** EXERCISE INSTRUCTIONS **
Count lines holding the string "slope" in the data that follows. Reply with one number only.

** SUPPLIED MATERIAL **
⁂
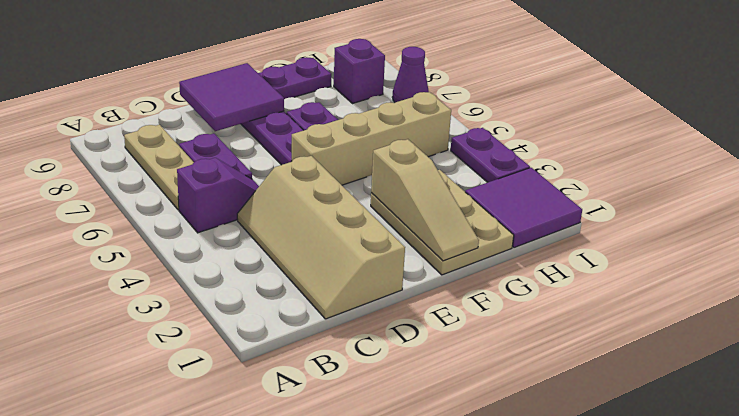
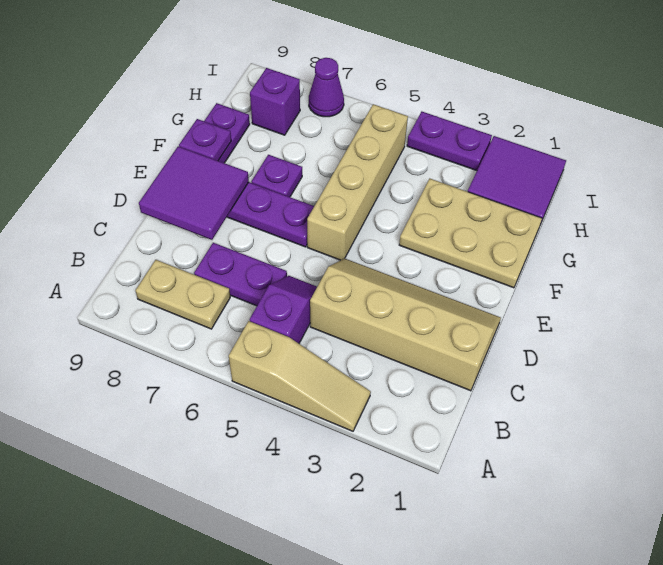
tan plate B6:B8 level 1 -> tan plate B7:B8 level 1
tan slope C1:D4 level 1 top D -> tan slope C1:D4 level 1 top C
tan slope F1:F3 level 2 top 3 -> tan slope A3:A5 level 1 top 5
none -> purple plate F9 level 2

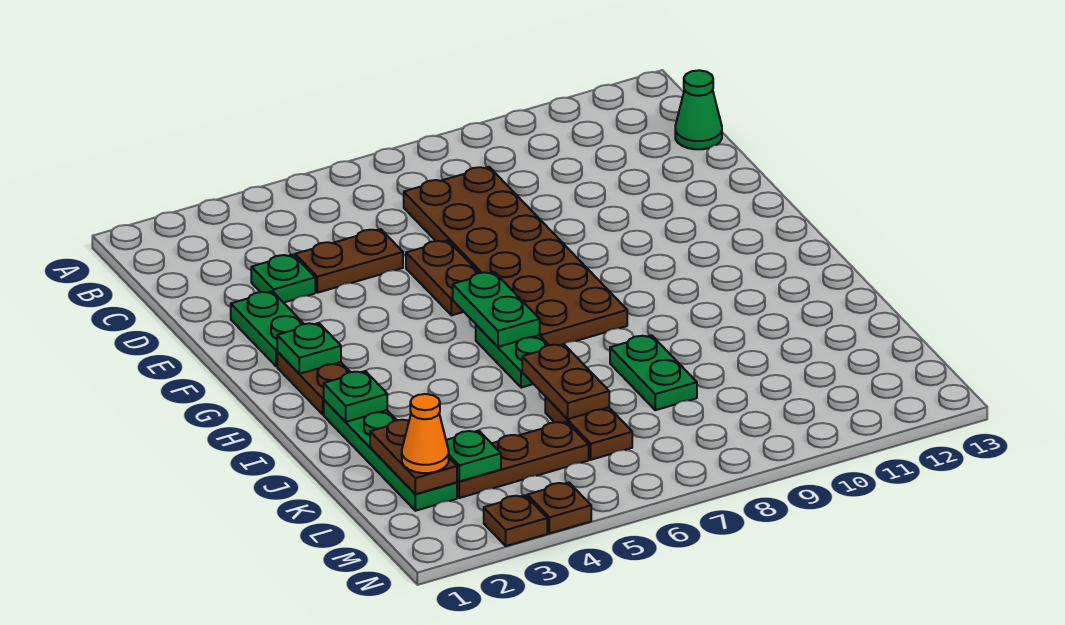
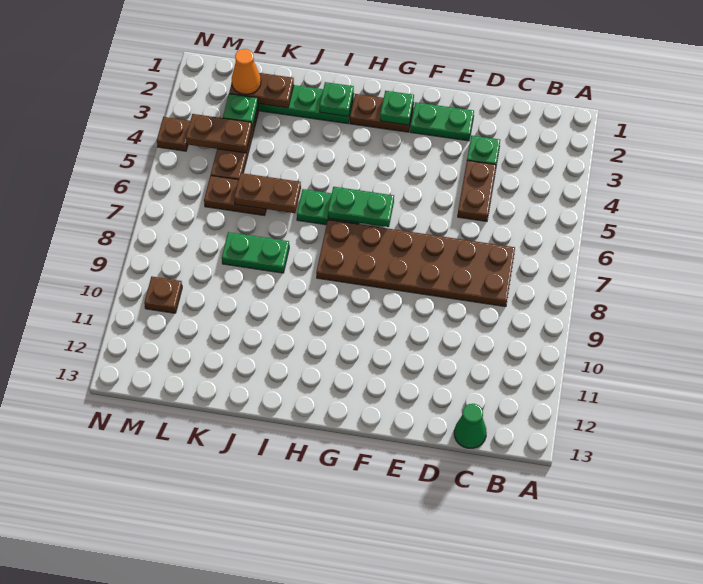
brown plate E6:F6 level 1 -> brown plate L4:M4 level 2
brown plate N3 level 1 -> brown plate M10 level 1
⁂
** REPLY **
2